** BEGIN Dataset rows **

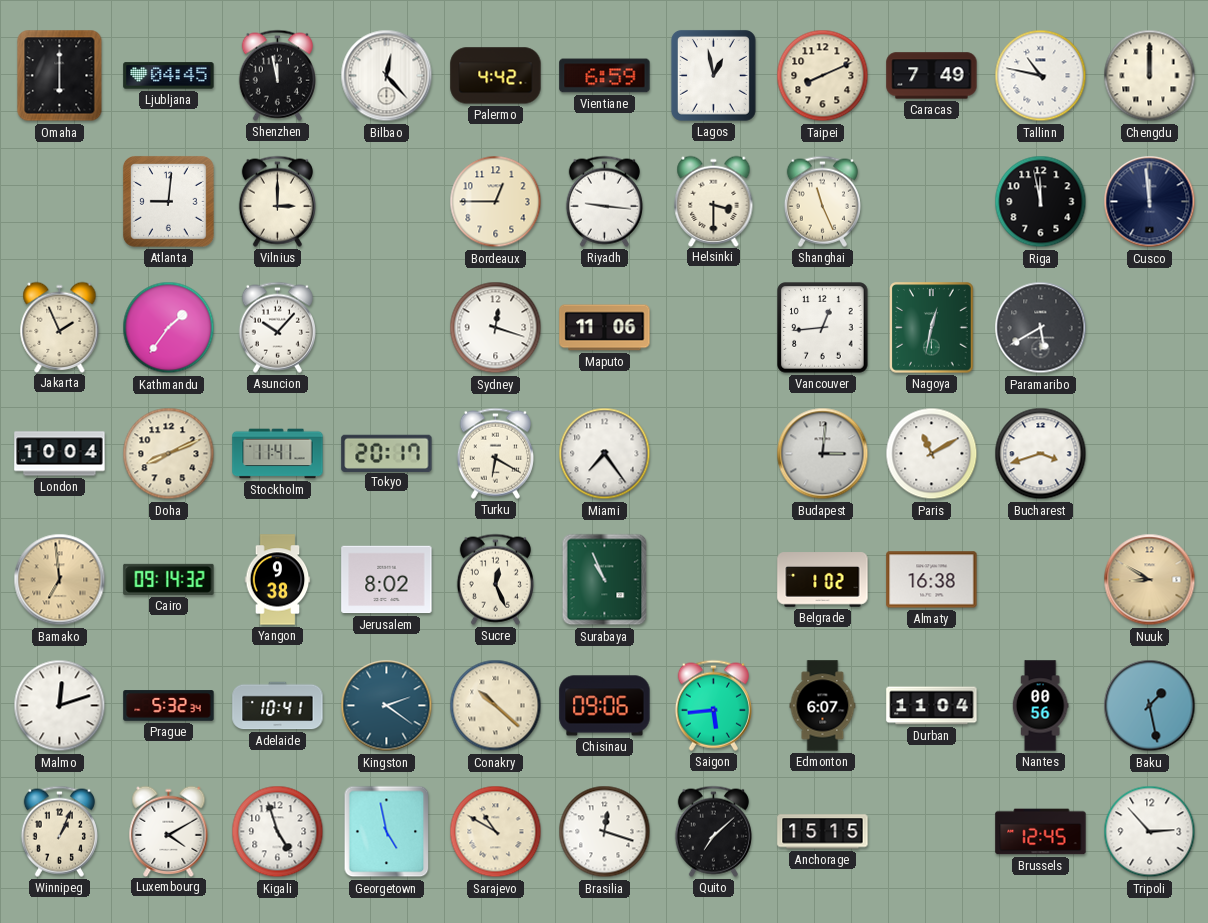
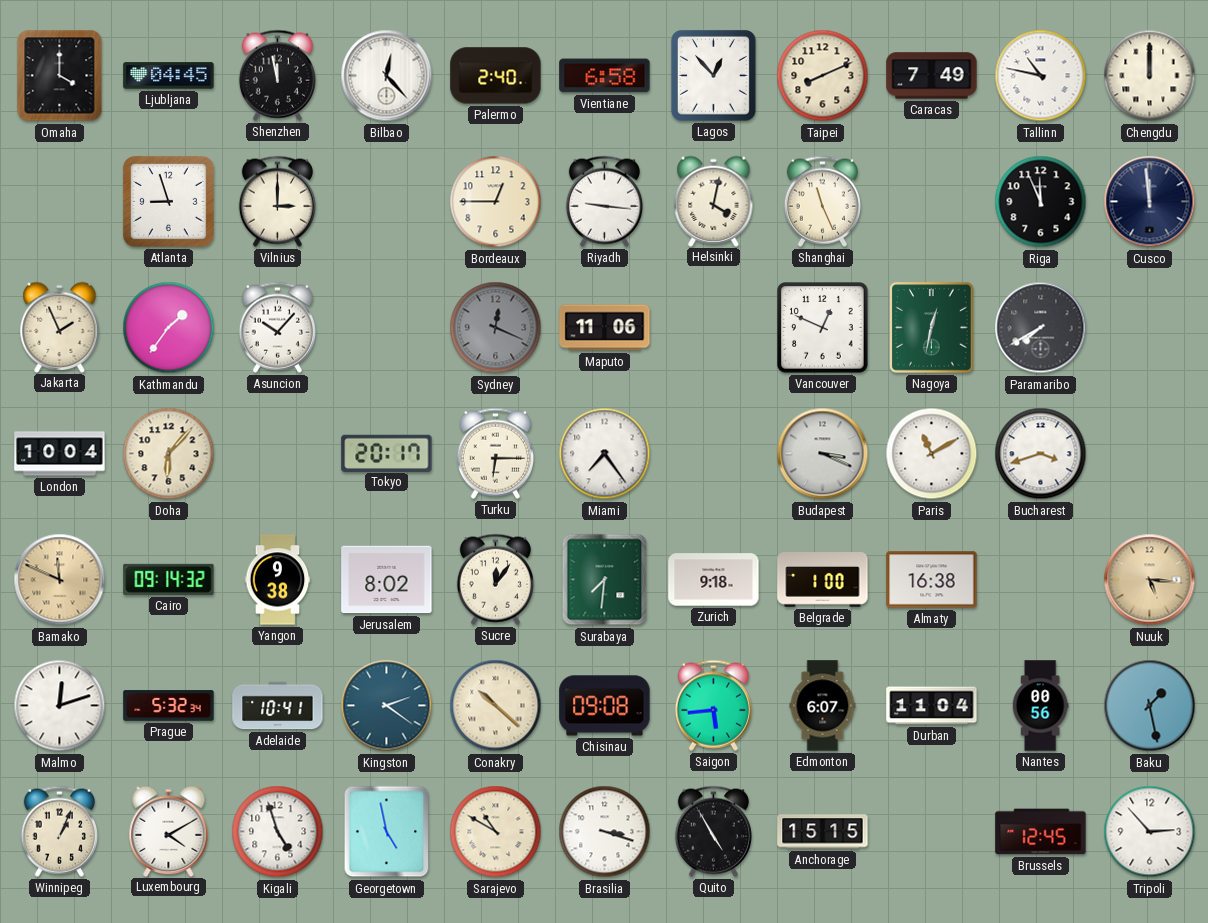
Omaha: 6:00 -> 4:00
Palermo: 4:42 -> 2:40
Vientiane: 6:59 -> 6:58
Lagos: 12:58 -> 12:53
Atlanta: 9:01 -> 8:57
Helsinki: 3:30 -> 4:02
Riga: 11:58 -> 11:56
Sydney: 12:18 -> 12:19
Sydney dial: white -> grey
Vancouver: 12:44 -> 12:49
Paramaribo: 5:40 -> 7:40
Doha: 8:11 -> 6:07
Stockholm: 11:41 -> none
Turku: 6:20 -> 6:15
Budapest: 3:01 -> 3:19
Bamako: 6:59 -> 11:49
Sucre: 12:26 -> 12:06
Surabaya: 10:56 -> 7:31
Zurich: none -> 9:18
Belgrade: 1:02 -> 1:00
Nuuk: 8:50 -> 5:16
Chisinau: 09:06 -> 09:08
Brasilia: 12:18 -> 3:18
Quito: 7:08 -> 4:55
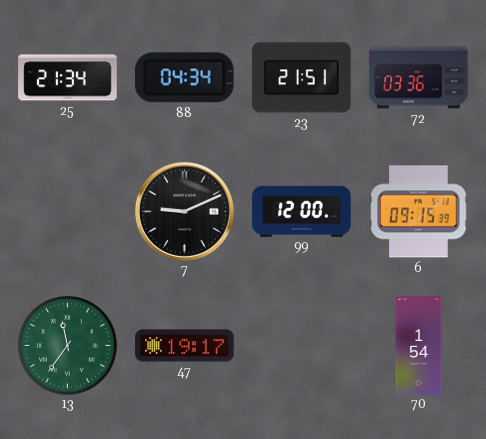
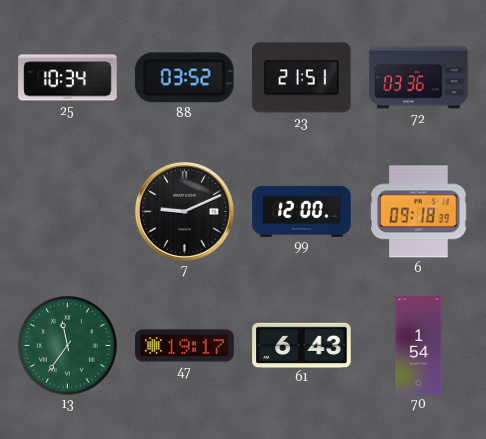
25: 21:34 -> 10:34
88: 04:34 -> 03:52
6: 09:15 -> 09:18
61: none -> 6:43
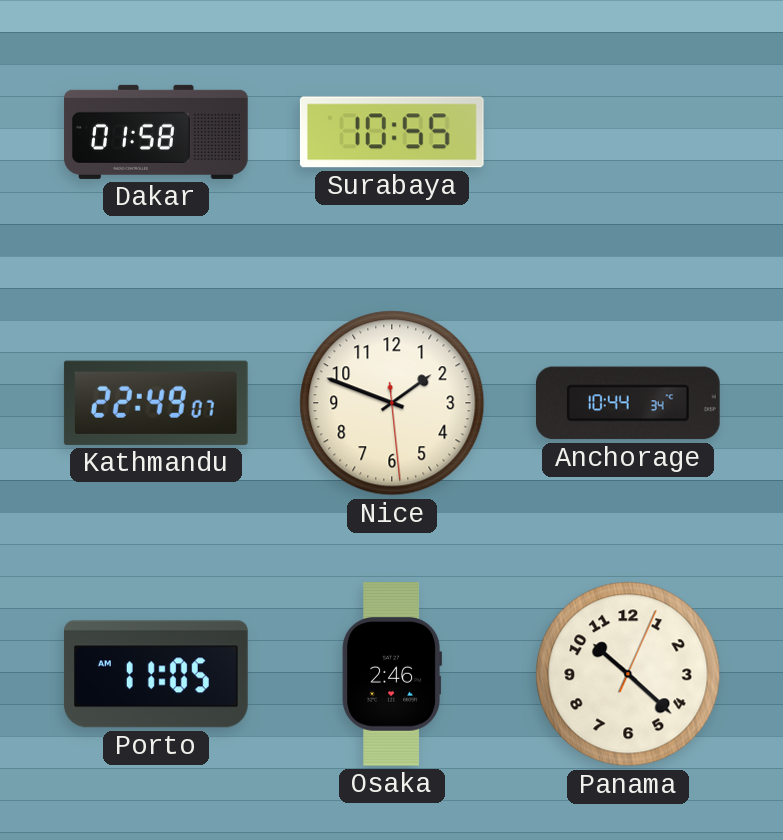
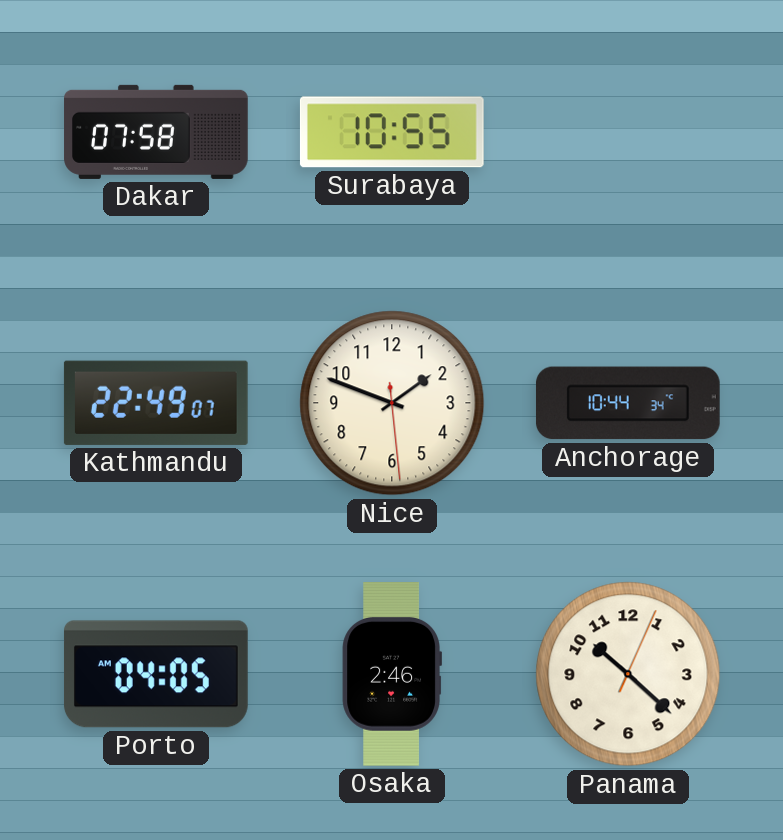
Dakar: 01:58 -> 07:58
Porto: 11:05 -> 04:05
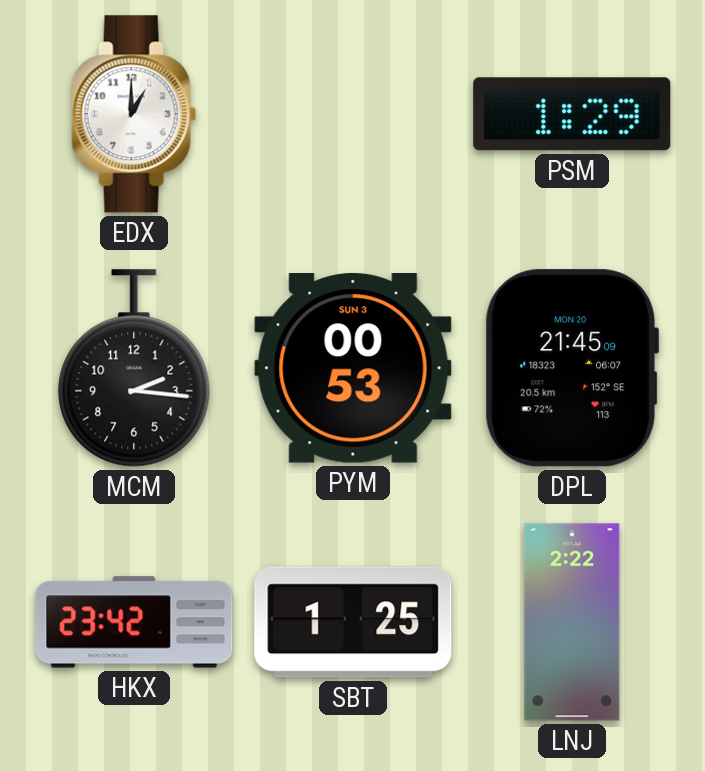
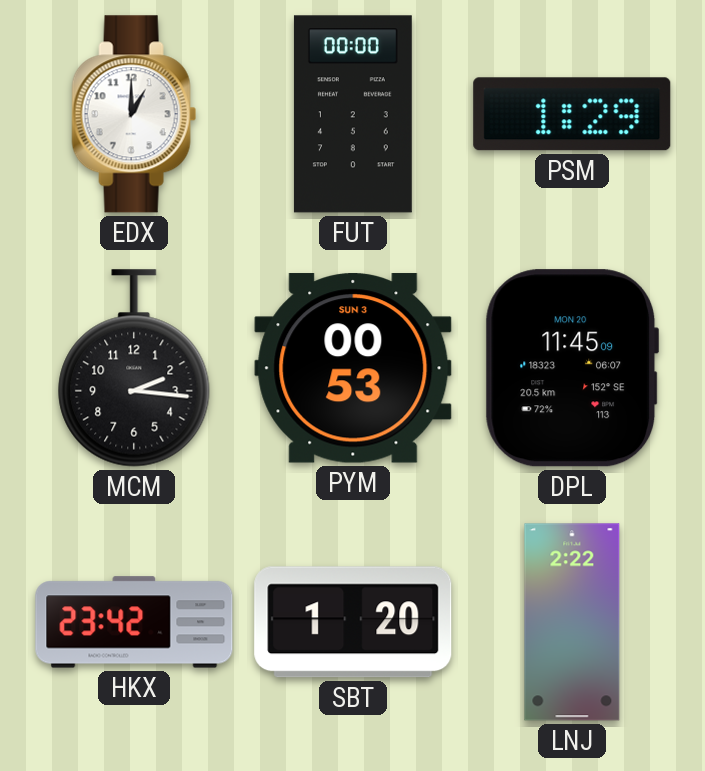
FUT: none -> 00:00
DPL: 21:45 -> 11:45
SBT: 1:25 -> 1:20
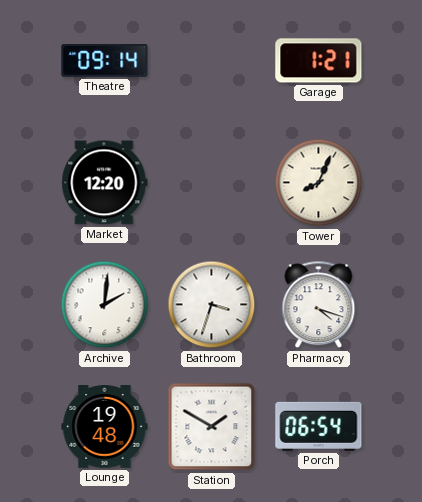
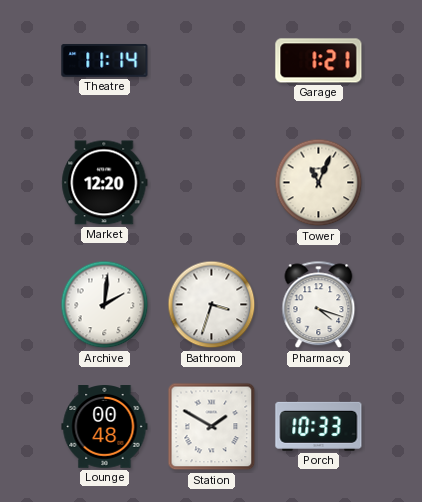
Theatre: 09:14 -> 11:14
Tower: 8:04 -> 11:04
Lounge: 19:48 -> 00:48
Porch: 06:54 -> 10:33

** END Dataset rows **

Rename "Sydney" to "Perth" everywhere in the records and reproduce all other lines without change. Leave the pictures out of your answer.

Omaha: 6:00 -> 4:00
Palermo: 4:42 -> 2:40
Vientiane: 6:59 -> 6:58
Lagos: 12:58 -> 12:53
Atlanta: 9:01 -> 8:57
Helsinki: 3:30 -> 4:02
Riga: 11:58 -> 11:56
Perth: 12:18 -> 12:19
Perth dial: white -> grey
Vancouver: 12:44 -> 12:49
Paramaribo: 5:40 -> 7:40
Doha: 8:11 -> 6:07
Stockholm: 11:41 -> none
Turku: 6:20 -> 6:15
Budapest: 3:01 -> 3:19
Bamako: 6:59 -> 11:49
Sucre: 12:26 -> 12:06
Surabaya: 10:56 -> 7:31
Zurich: none -> 9:18
Belgrade: 1:02 -> 1:00
Nuuk: 8:50 -> 5:16
Chisinau: 09:06 -> 09:08
Brasilia: 12:18 -> 3:18
Quito: 7:08 -> 4:55
25: 21:34 -> 10:34
88: 04:34 -> 03:52
6: 09:15 -> 09:18
61: none -> 6:43
Dakar: 01:58 -> 07:58
Porto: 11:05 -> 04:05
FUT: none -> 00:00
DPL: 21:45 -> 11:45
SBT: 1:25 -> 1:20
Theatre: 09:14 -> 11:14
Tower: 8:04 -> 11:04
Lounge: 19:48 -> 00:48
Porch: 06:54 -> 10:33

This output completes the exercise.